Action item = Your answer must be the lines from the first record through the line that contains "Christian: [127,201,162,230] ->", copied exactly and without any pictures.

#### Recorded data ####

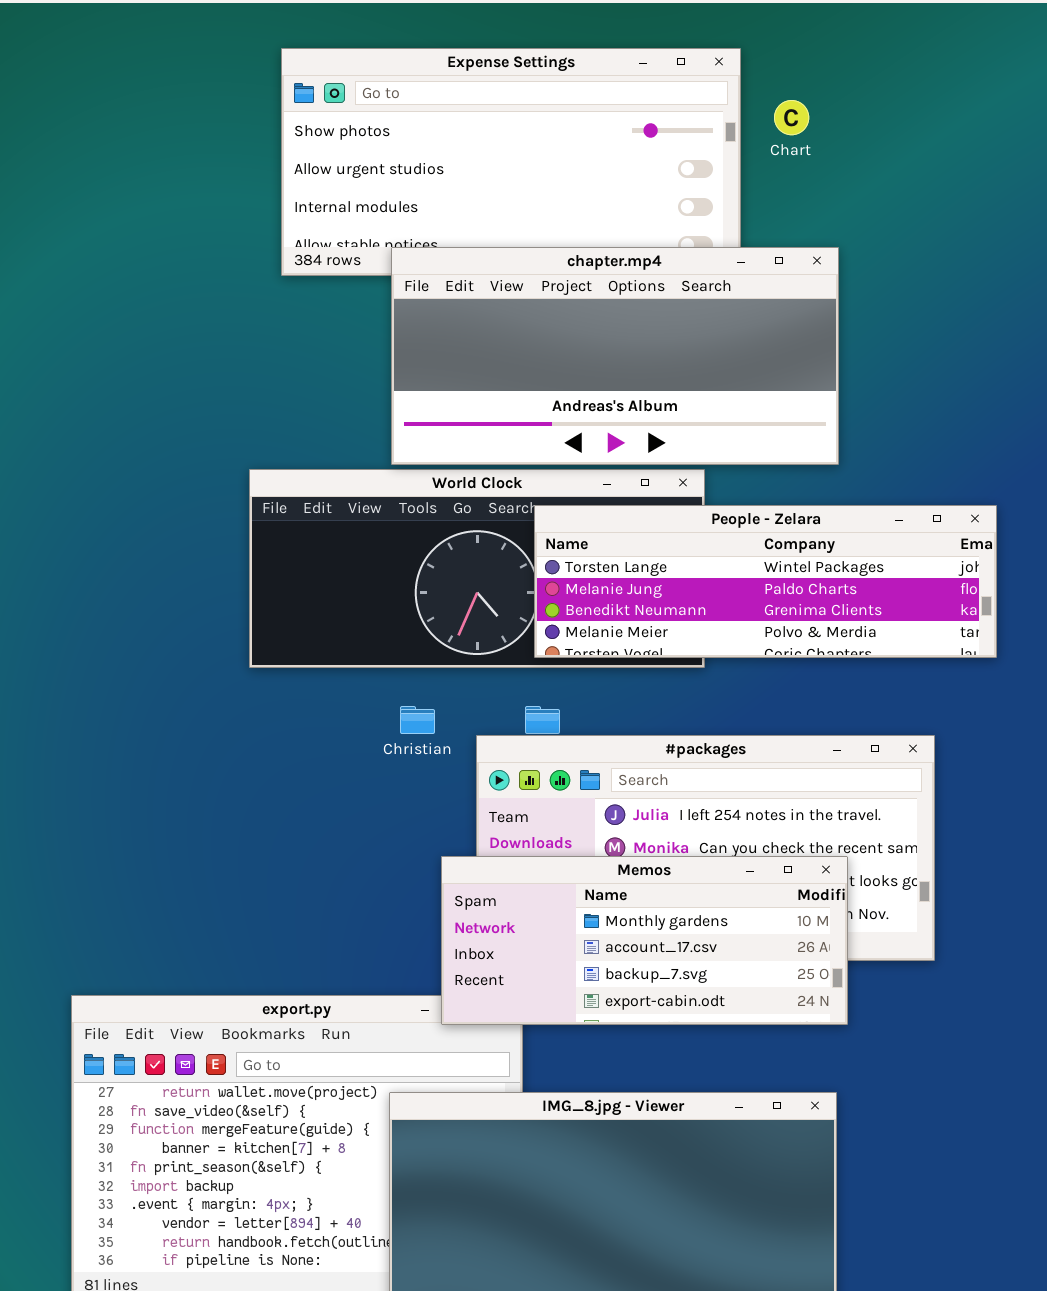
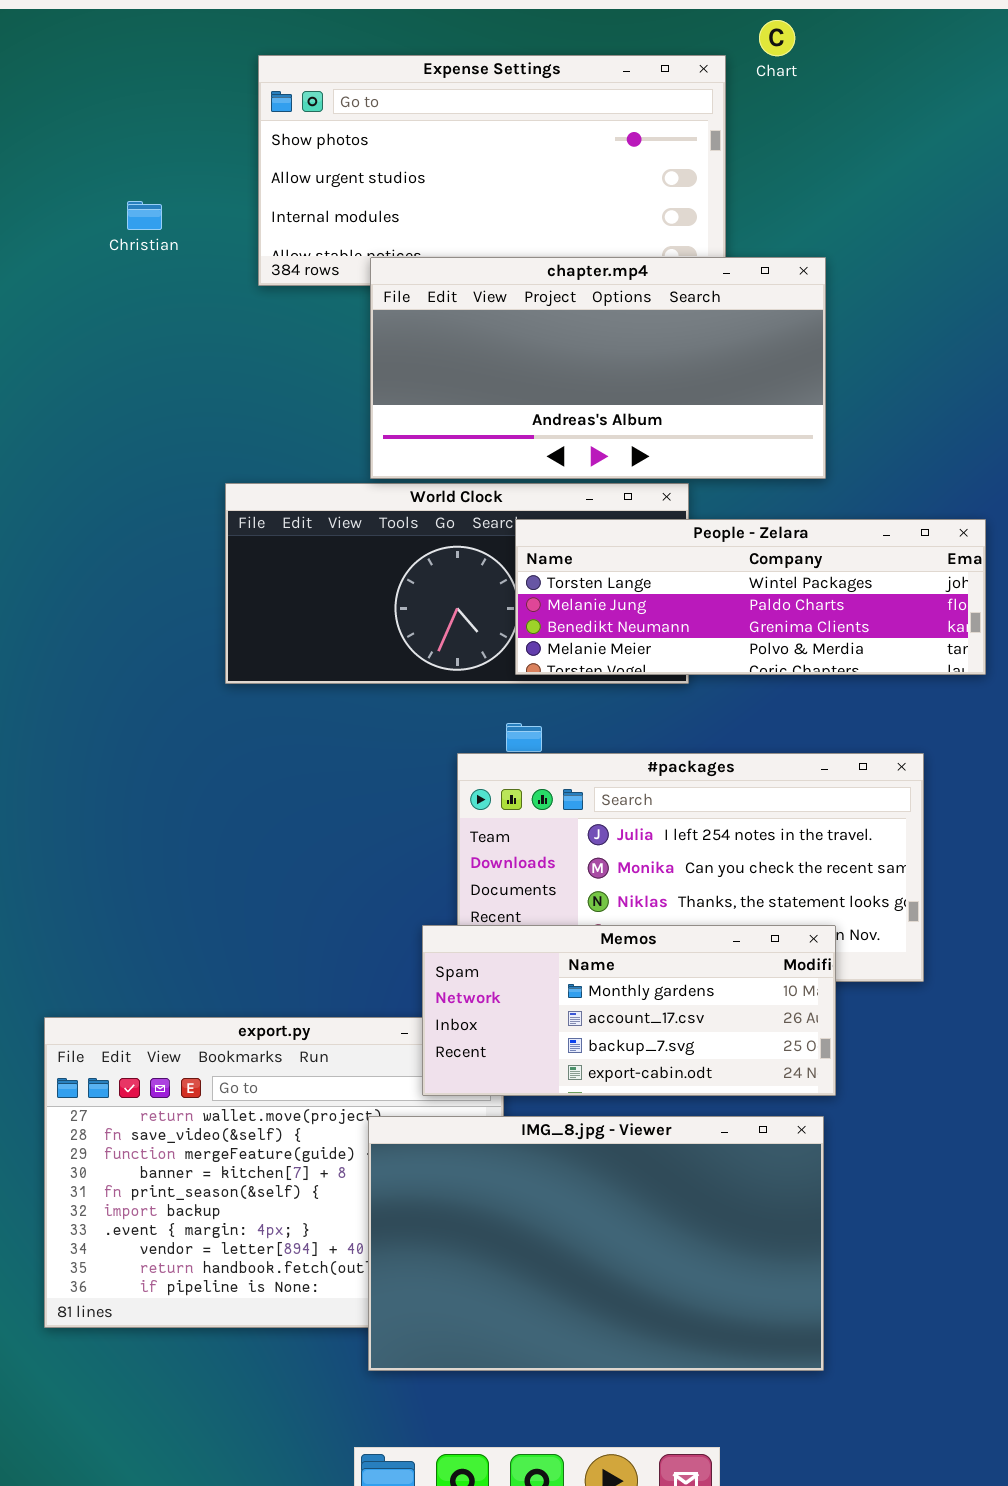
Chart: [774,100,809,135] -> [759,20,795,56], moved
Christian: [400,706,435,734] -> [127,201,162,230], moved
Memos: [441,856,848,1025] -> [422,925,836,1096], moved

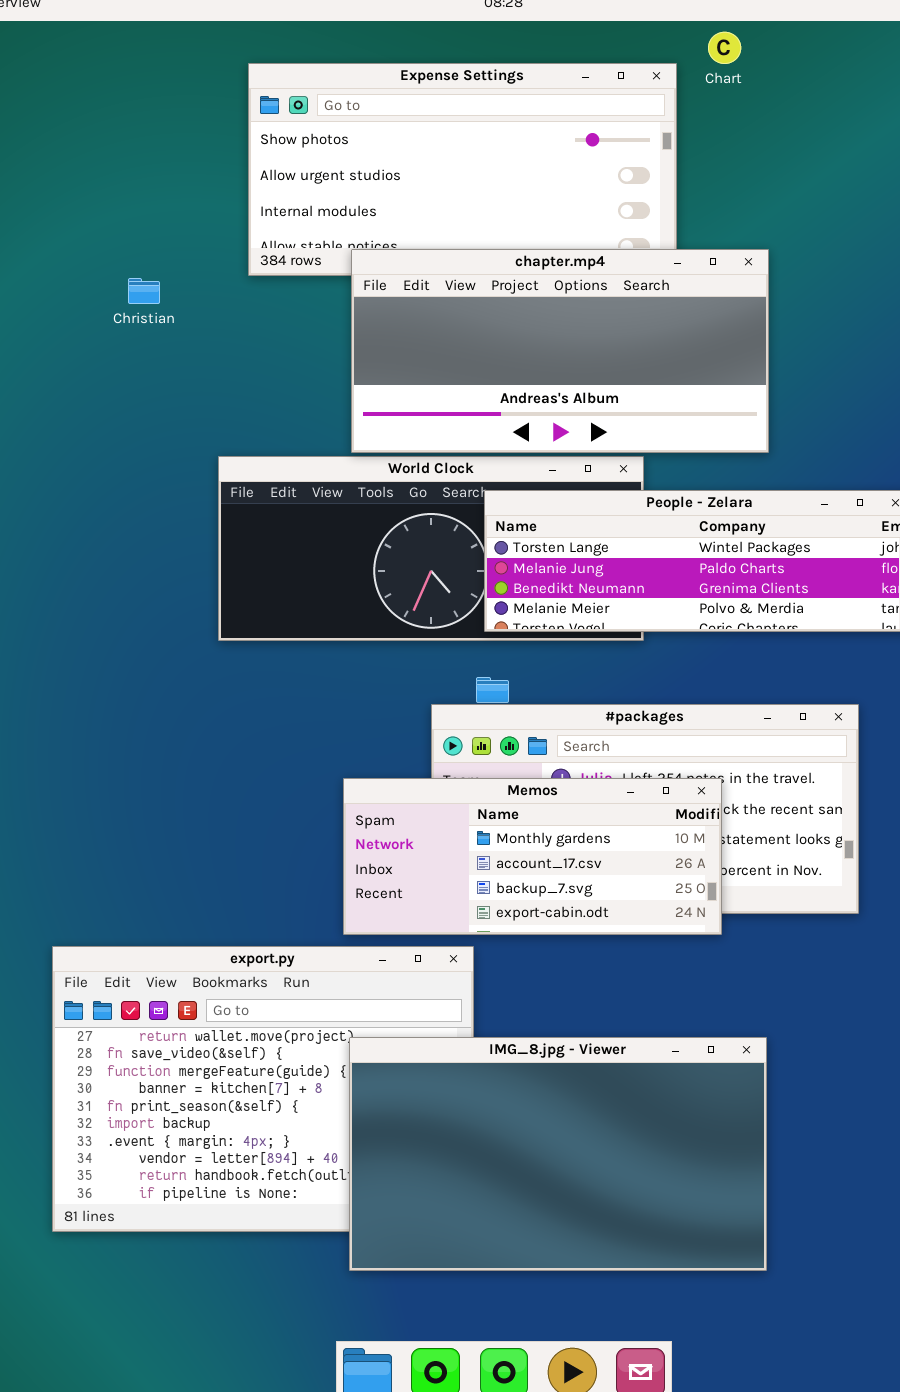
Christian: [127,201,162,230] -> [128,278,160,304], moved
Memos: [422,925,836,1096] -> [343,778,722,935], moved

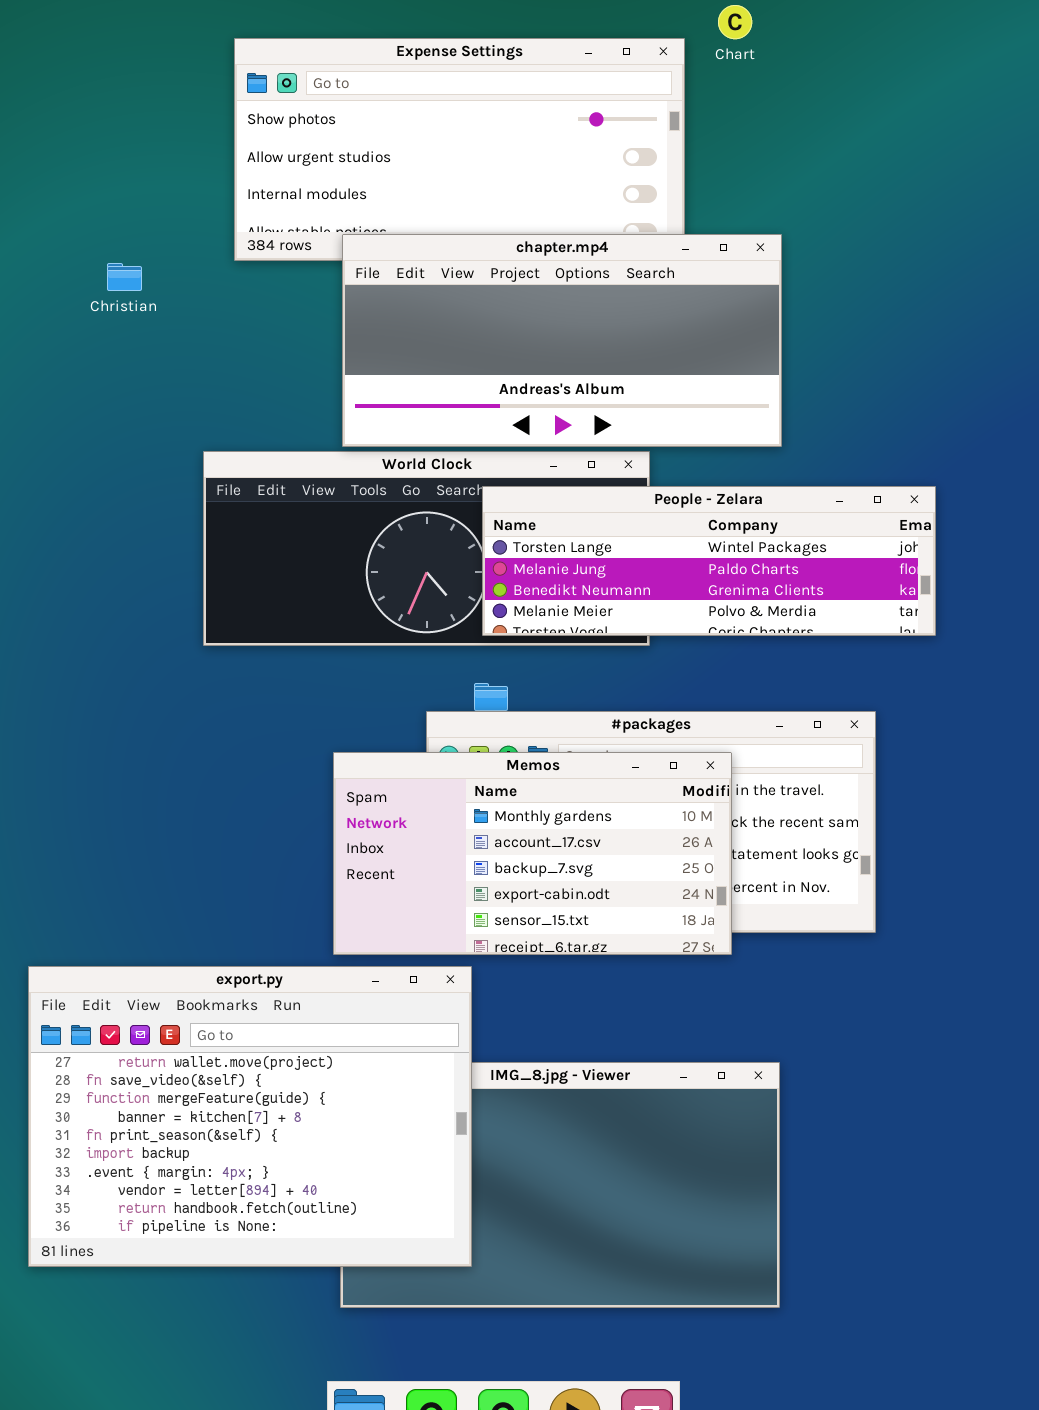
Memos: [343,778,722,935] -> [333,752,732,955], resized
export.py: [52,946,474,1232] -> [28,966,472,1267], raised

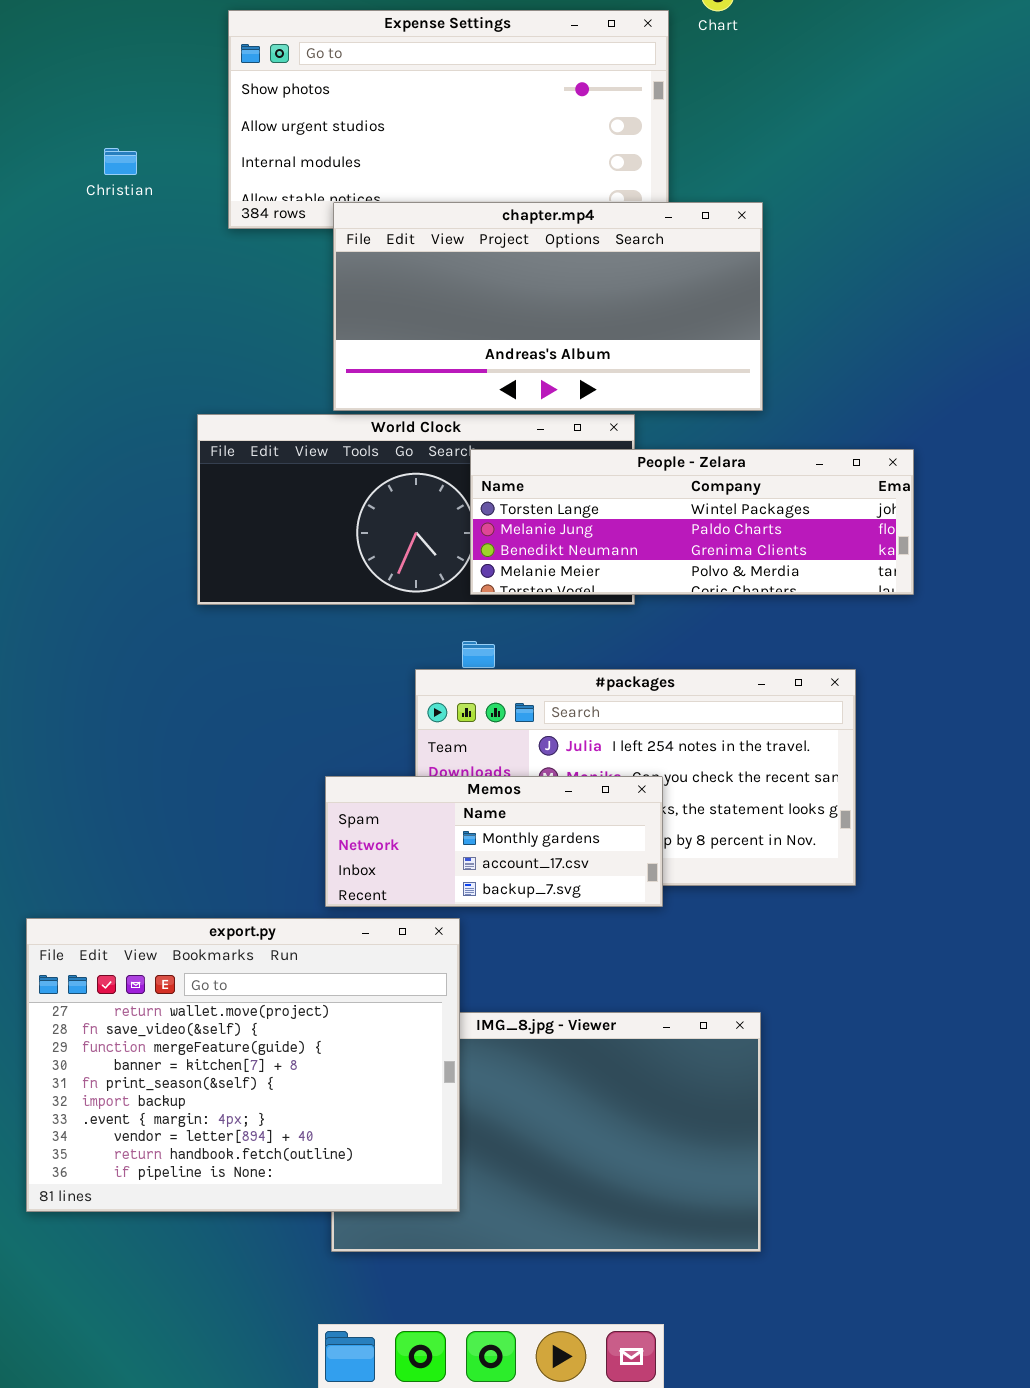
Christian: [107,263,142,291] -> [104,148,137,175], moved
Memos: [333,752,732,955] -> [325,776,663,907], resized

####

Written reply =
Chart: [774,100,809,135] -> [759,20,795,56], moved
Christian: [400,706,435,734] -> [127,201,162,230], moved
Memos: [441,856,848,1025] -> [422,925,836,1096], moved

Christian: [127,201,162,230] -> [128,278,160,304], moved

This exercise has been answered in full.